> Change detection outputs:
▶

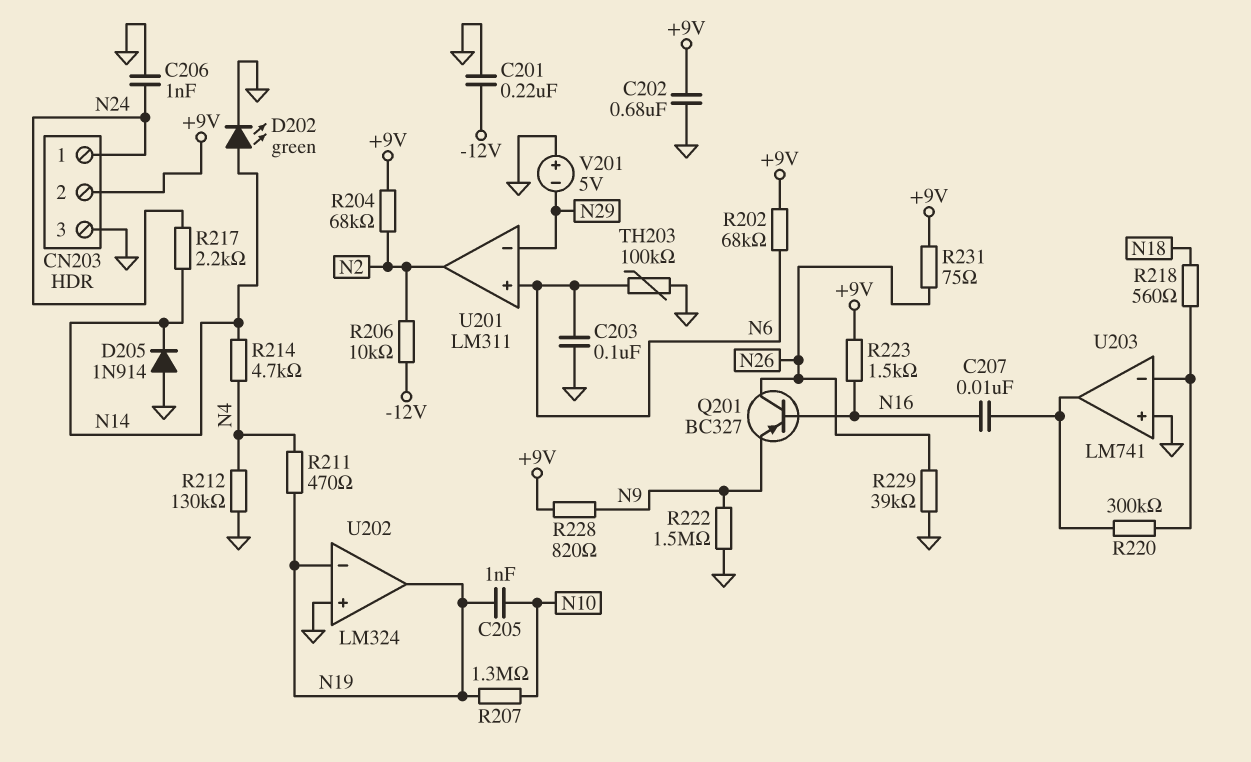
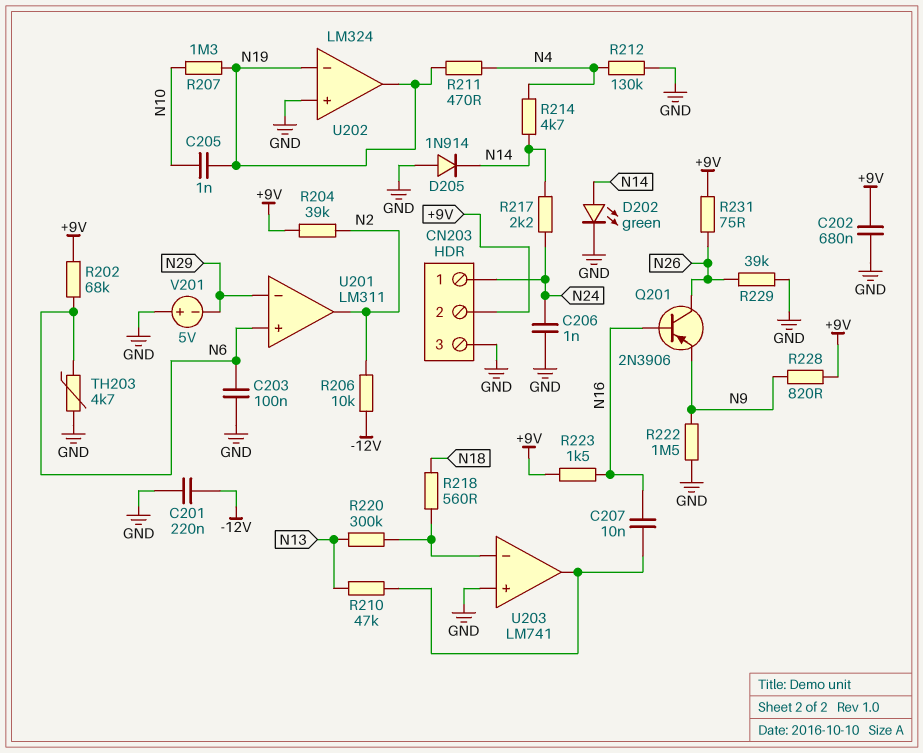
Q201: PNP BC327 (B N16, C N26, E N9) -> PNP 2N3906 (B N16, C N26, E N9)
R204: 68k (+9V, N2) -> 39k (+9V, N2)
R210: none -> 47k (N13, U203/out)
R220: 300k (U203/in-, U203/out) -> 300k (N13, U203/in-)
TH203: 100k (GND, N6) -> 4.7k (GND, N6)

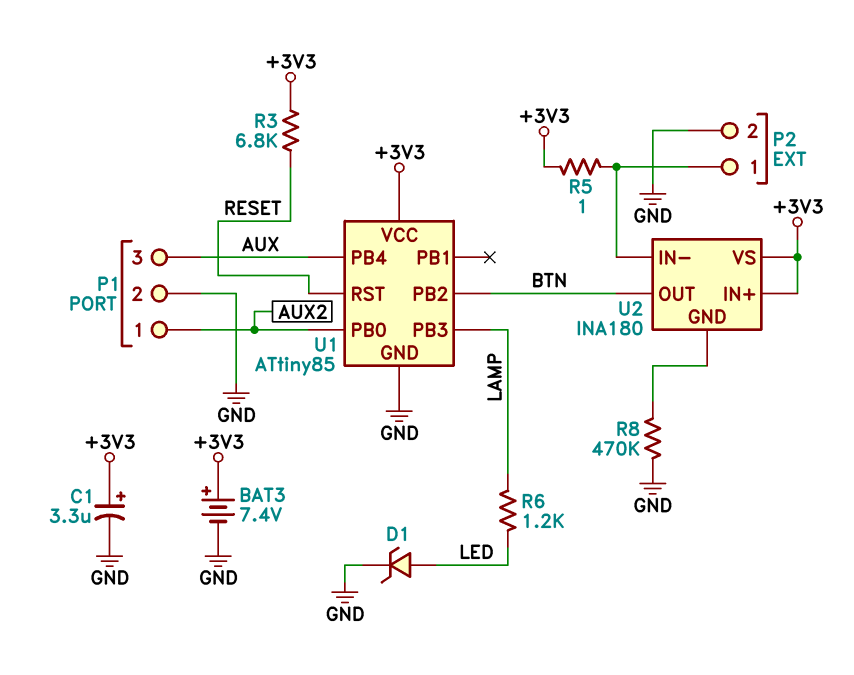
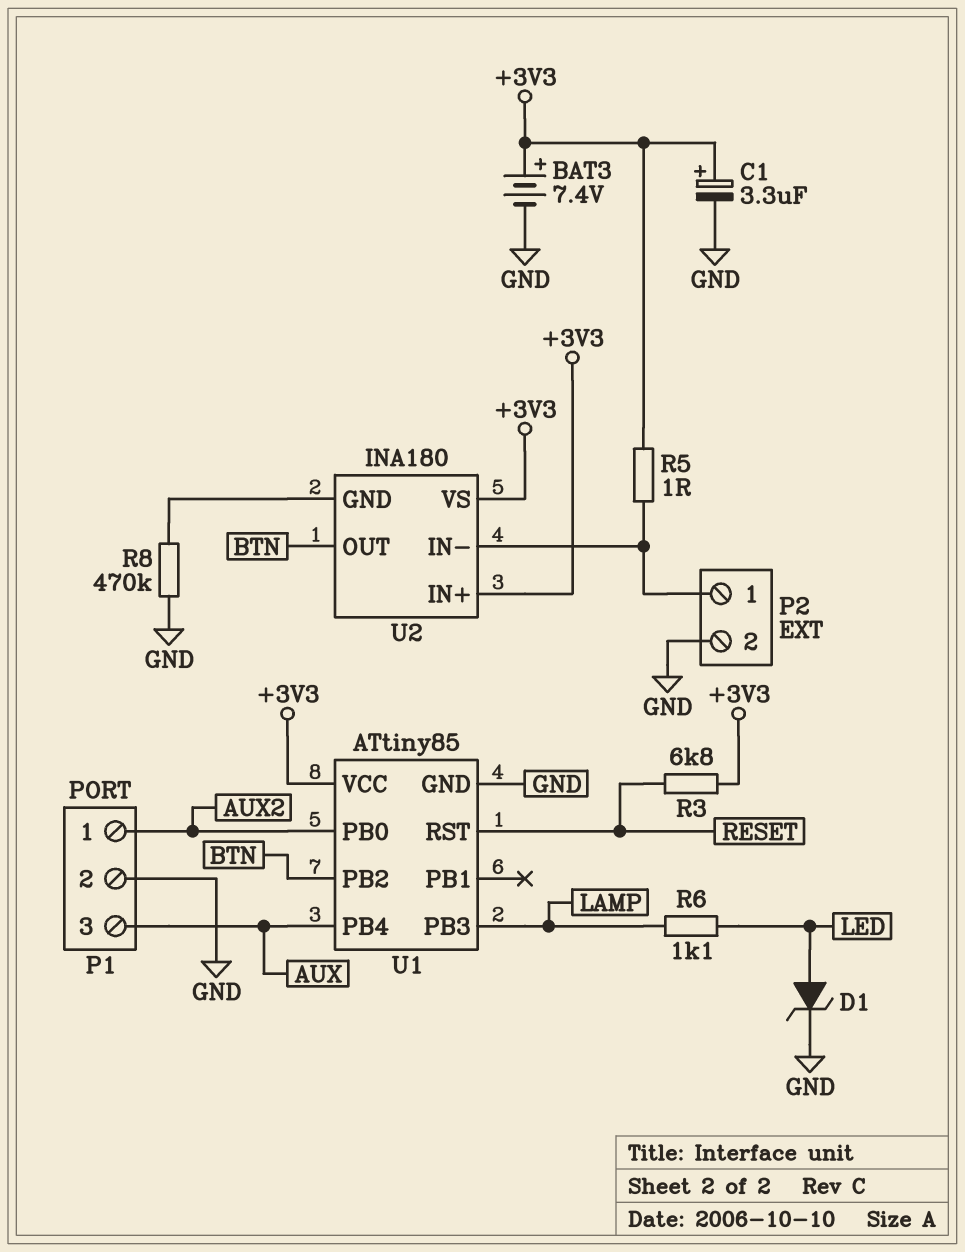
R6: 1.2k (LAMP, LED) -> 1.1k (LAMP, LED)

◀

> Exercise brief: Please return the entries above exactly as they appear, but without the pictures.

> Solution for this task:
Q201: PNP BC327 (B N16, C N26, E N9) -> PNP 2N3906 (B N16, C N26, E N9)
R204: 68k (+9V, N2) -> 39k (+9V, N2)
R210: none -> 47k (N13, U203/out)
R220: 300k (U203/in-, U203/out) -> 300k (N13, U203/in-)
TH203: 100k (GND, N6) -> 4.7k (GND, N6)

R6: 1.2k (LAMP, LED) -> 1.1k (LAMP, LED)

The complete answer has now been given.